Before and after difference data:
* * * * * * *

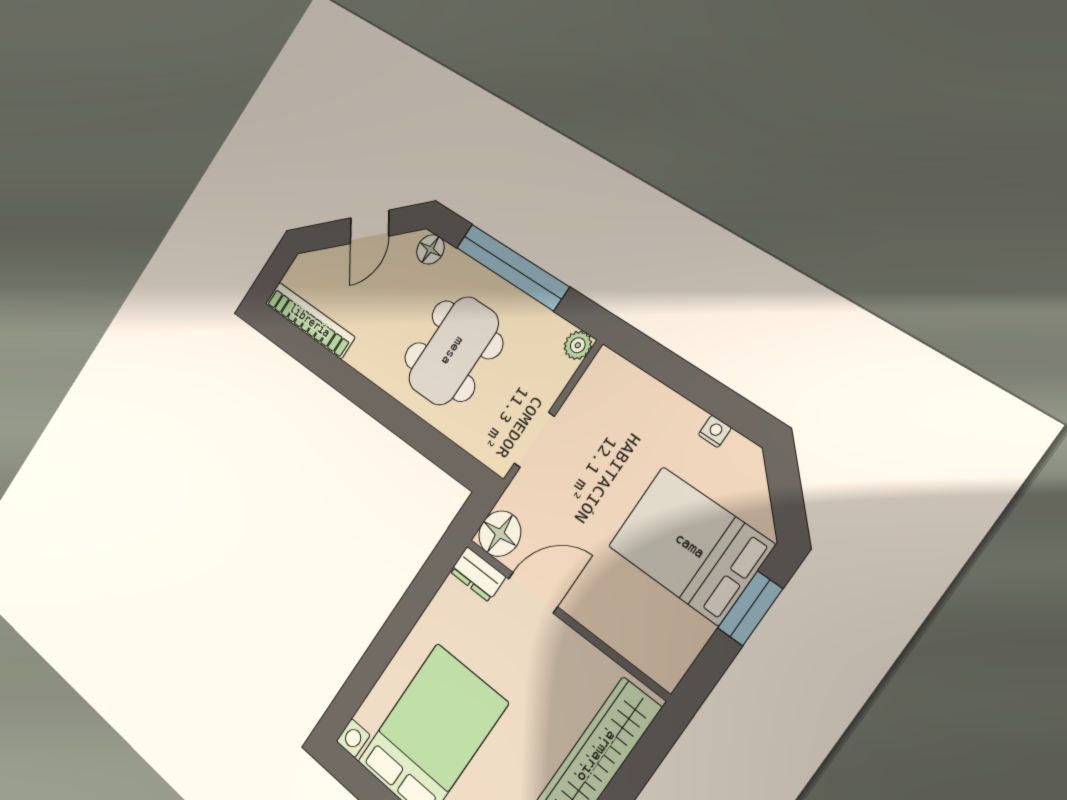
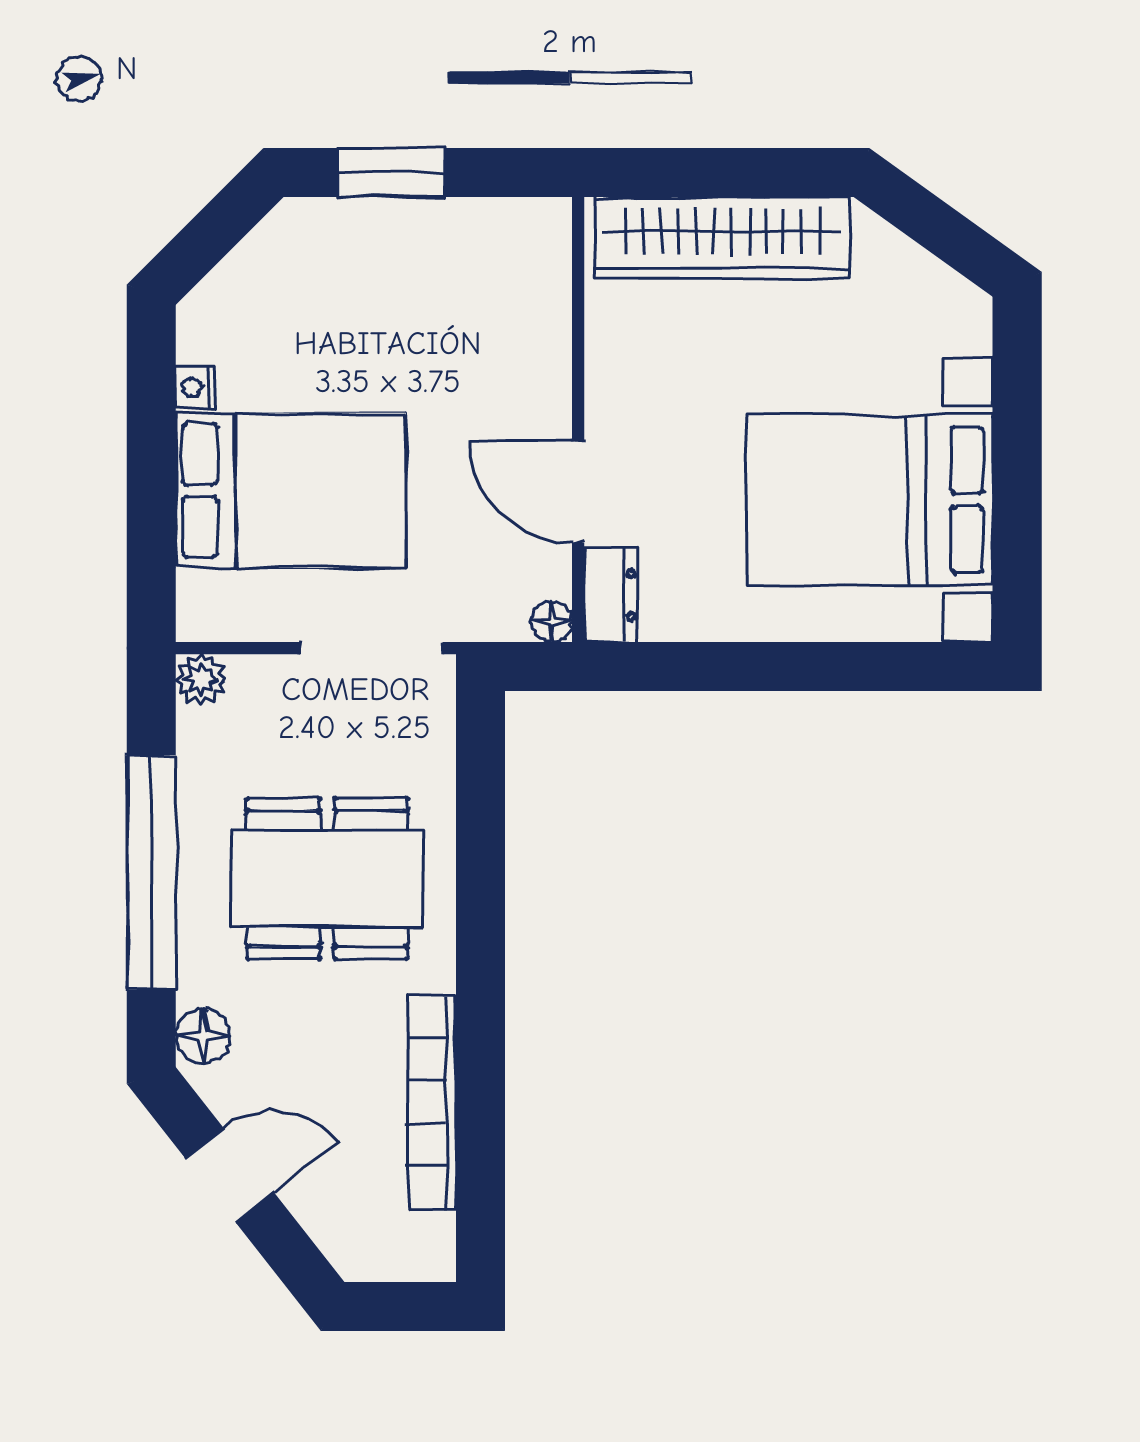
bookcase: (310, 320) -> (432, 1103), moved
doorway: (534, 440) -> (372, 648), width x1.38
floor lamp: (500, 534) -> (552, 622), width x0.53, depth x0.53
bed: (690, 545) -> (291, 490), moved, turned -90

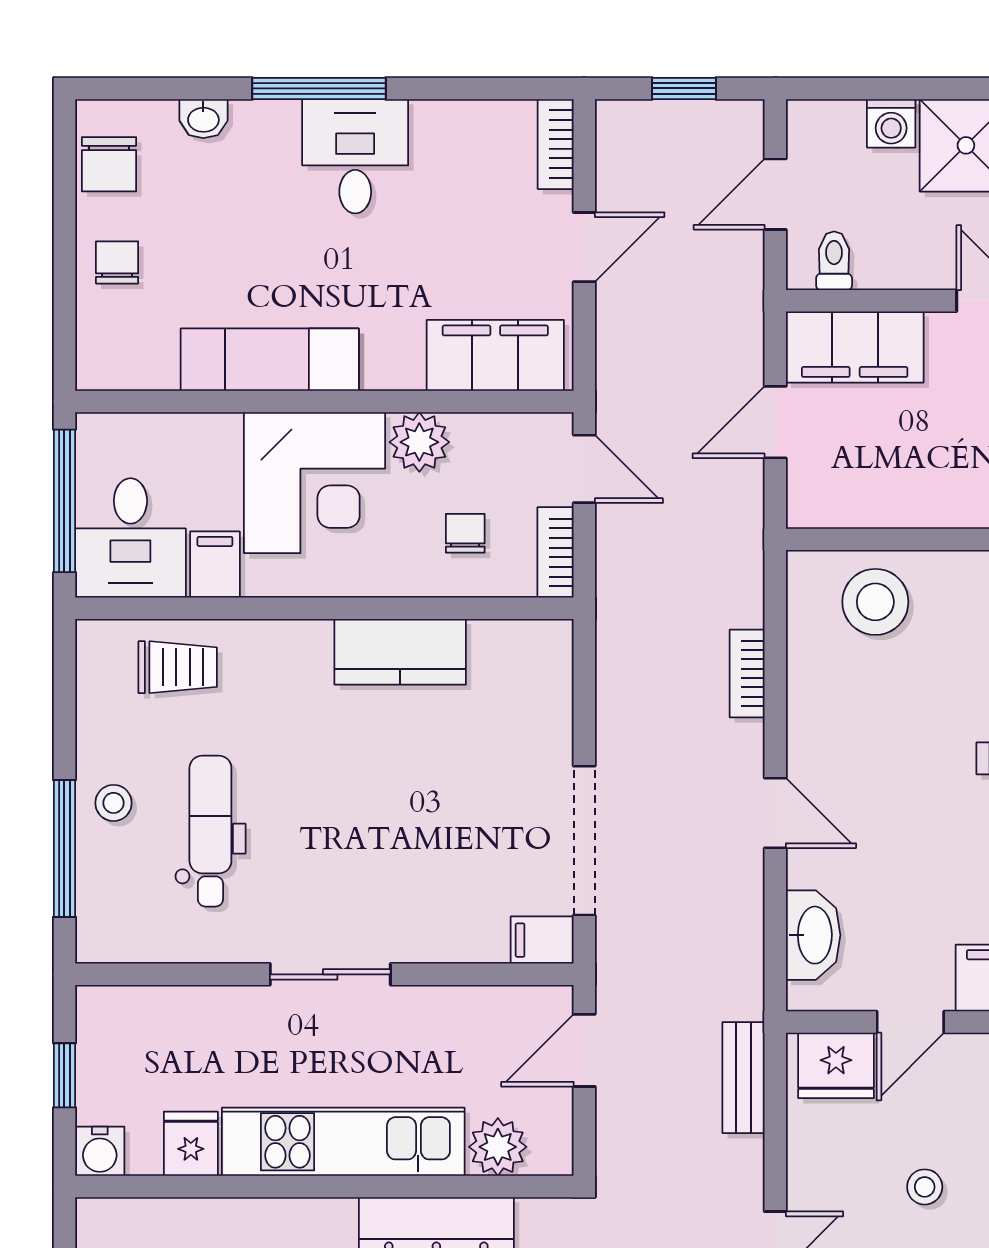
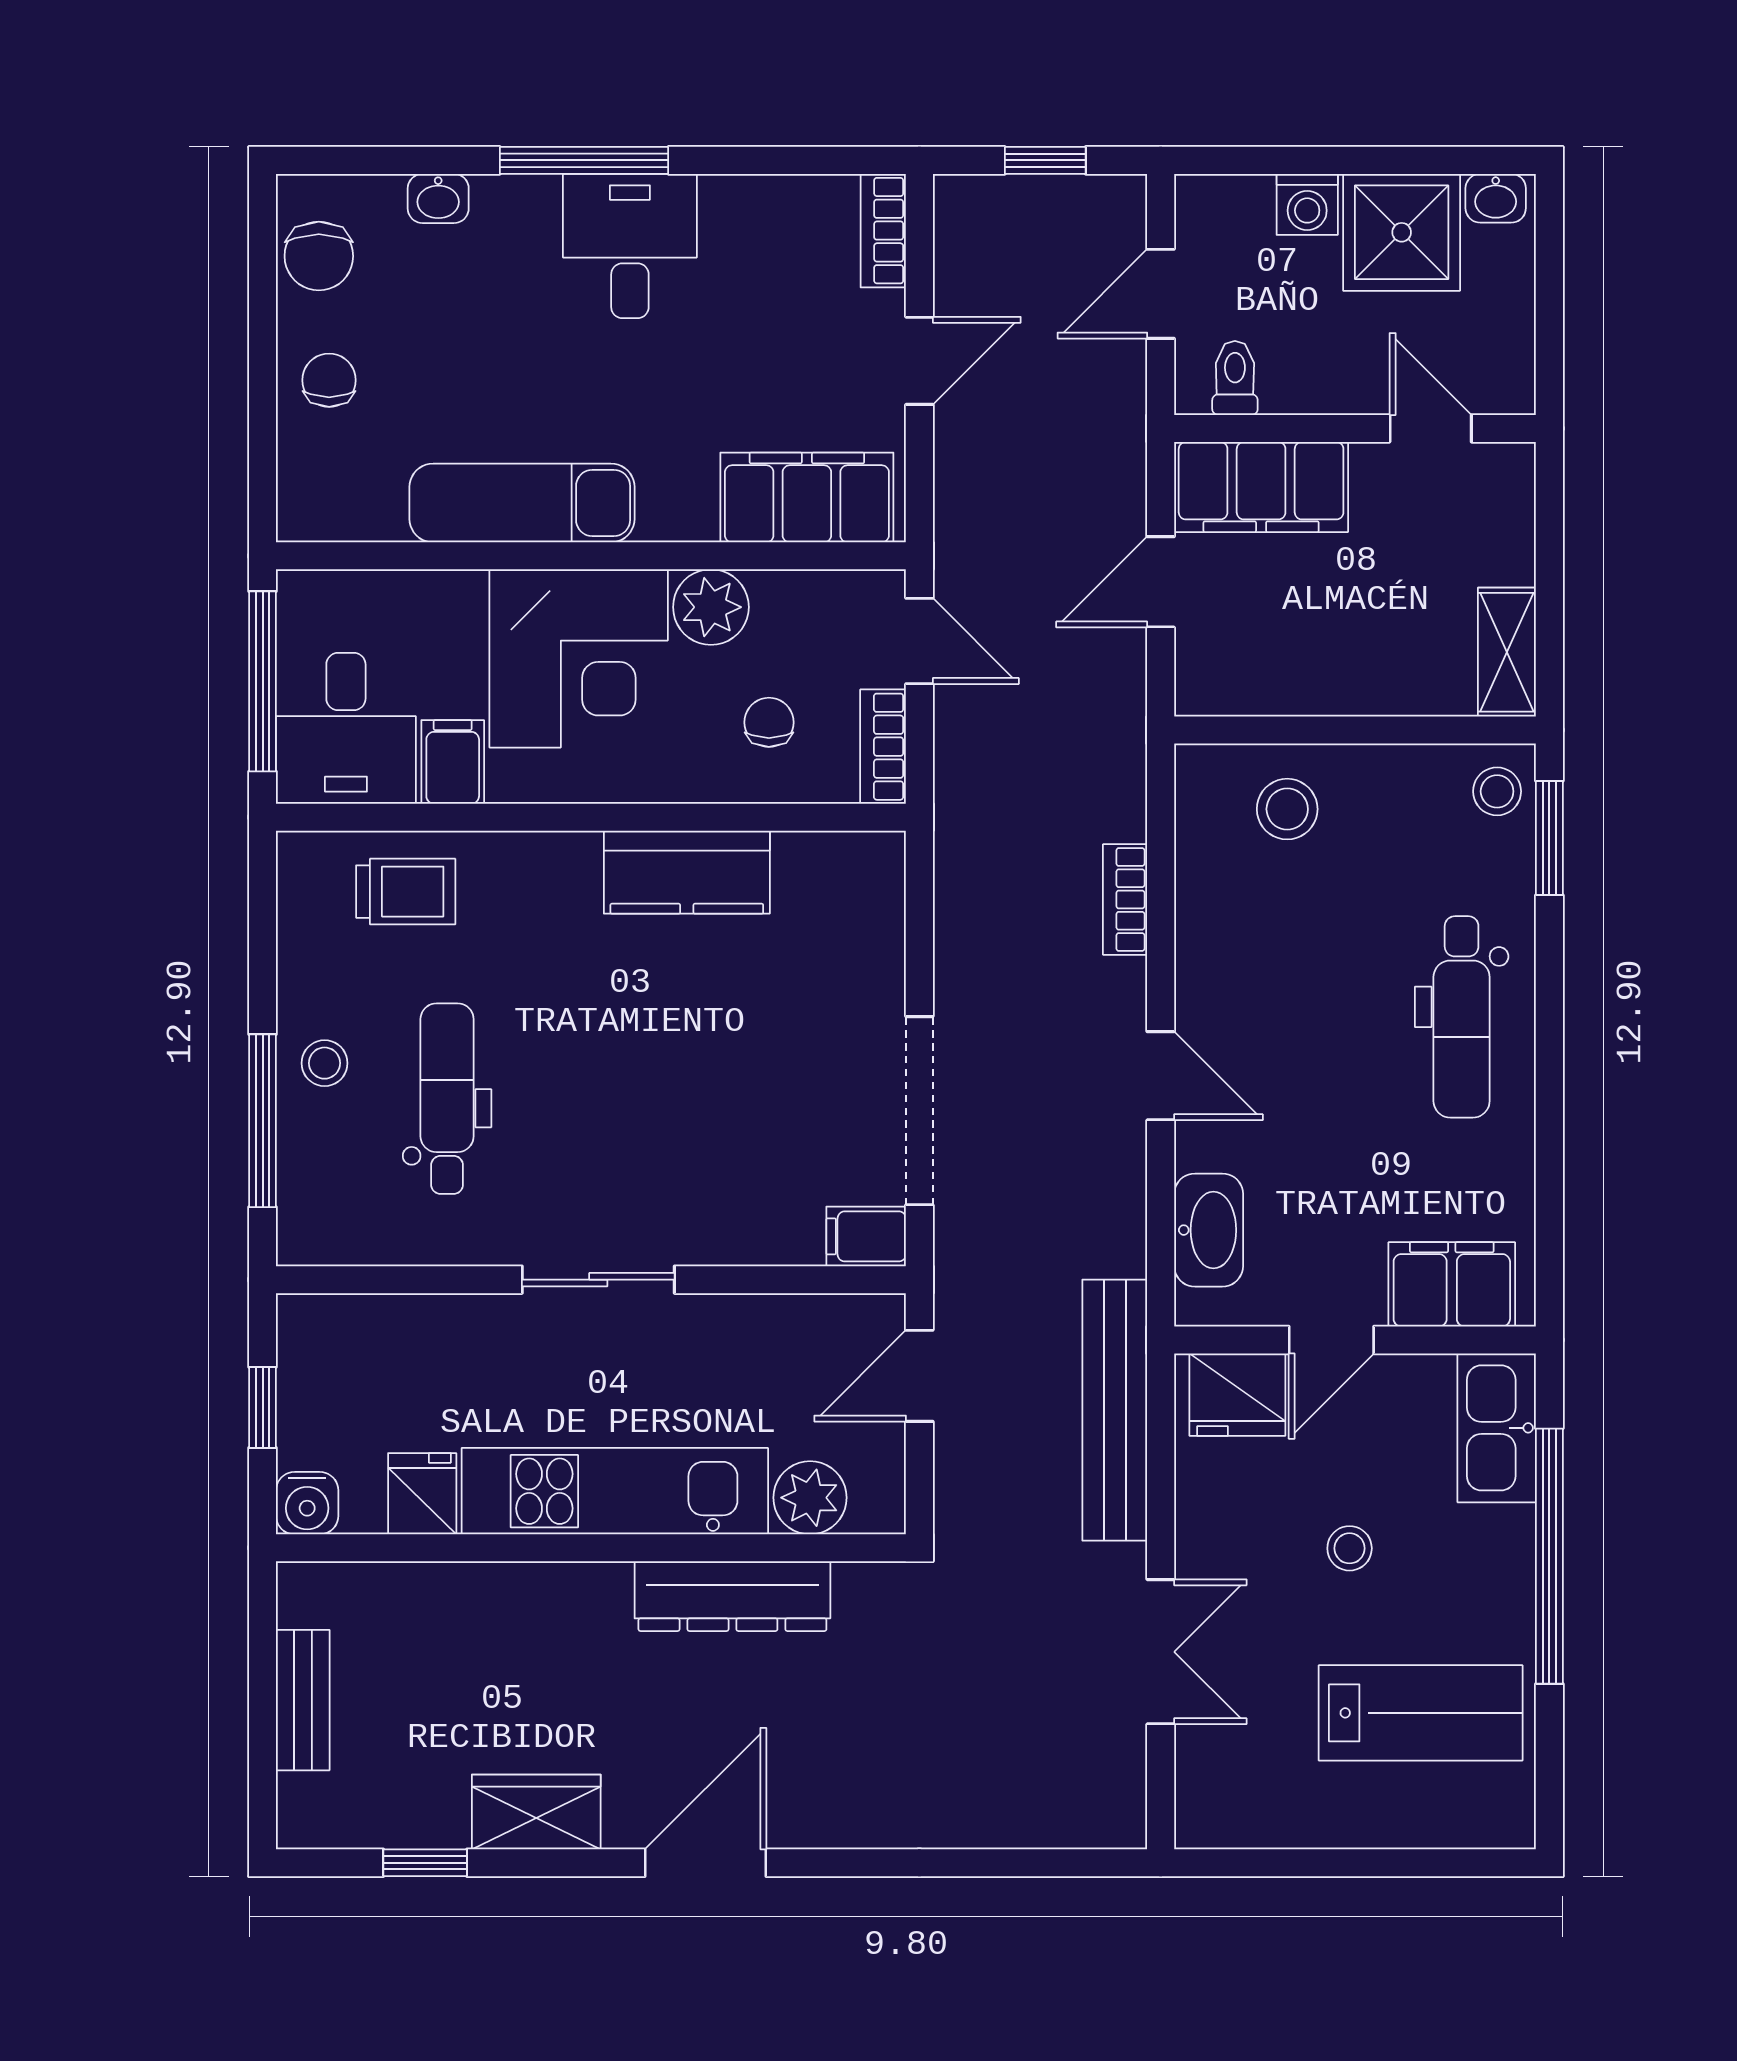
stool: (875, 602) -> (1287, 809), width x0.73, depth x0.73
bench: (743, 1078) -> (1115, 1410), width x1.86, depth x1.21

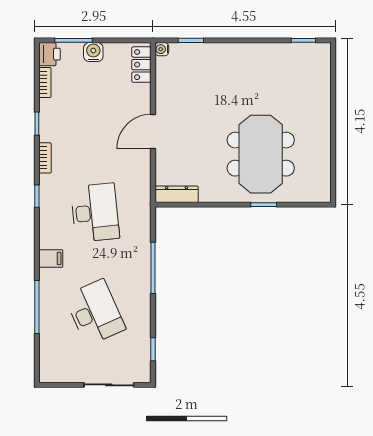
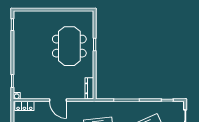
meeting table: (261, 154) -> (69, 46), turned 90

* * * * * * *

What is needed is every line of the records above that contains the word "moved".

bookcase: (310, 320) -> (432, 1103), moved
bed: (690, 545) -> (291, 490), moved, turned -90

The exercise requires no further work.